### Object tracking records
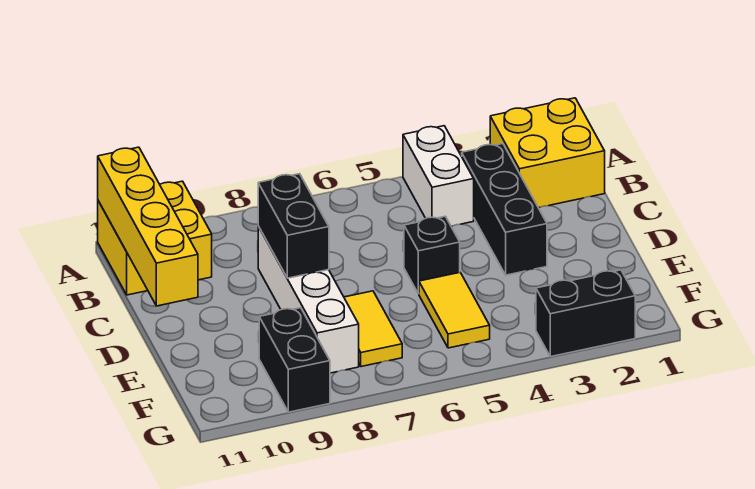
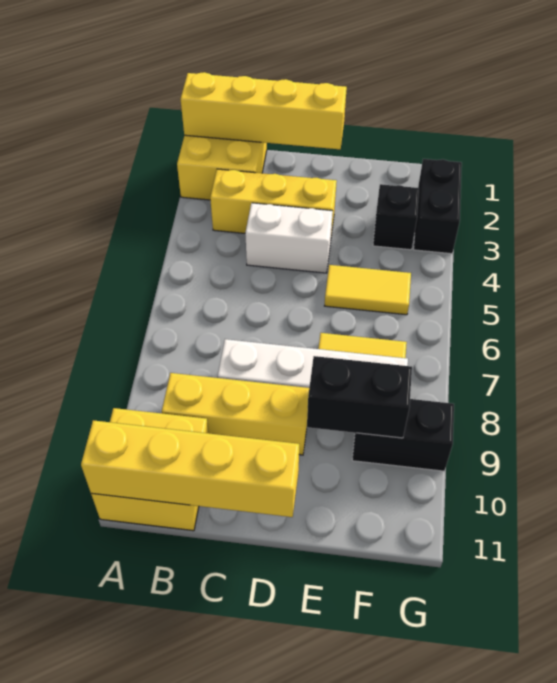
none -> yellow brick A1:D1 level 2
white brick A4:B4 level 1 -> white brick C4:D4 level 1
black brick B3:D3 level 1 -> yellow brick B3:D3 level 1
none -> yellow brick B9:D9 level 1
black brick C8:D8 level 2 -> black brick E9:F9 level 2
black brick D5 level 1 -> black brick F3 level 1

### Work item
Without the pictures, extract every entry verbatim.

### Problem solution
none -> yellow brick A1:D1 level 2
white brick A4:B4 level 1 -> white brick C4:D4 level 1
black brick B3:D3 level 1 -> yellow brick B3:D3 level 1
none -> yellow brick B9:D9 level 1
black brick C8:D8 level 2 -> black brick E9:F9 level 2
black brick D5 level 1 -> black brick F3 level 1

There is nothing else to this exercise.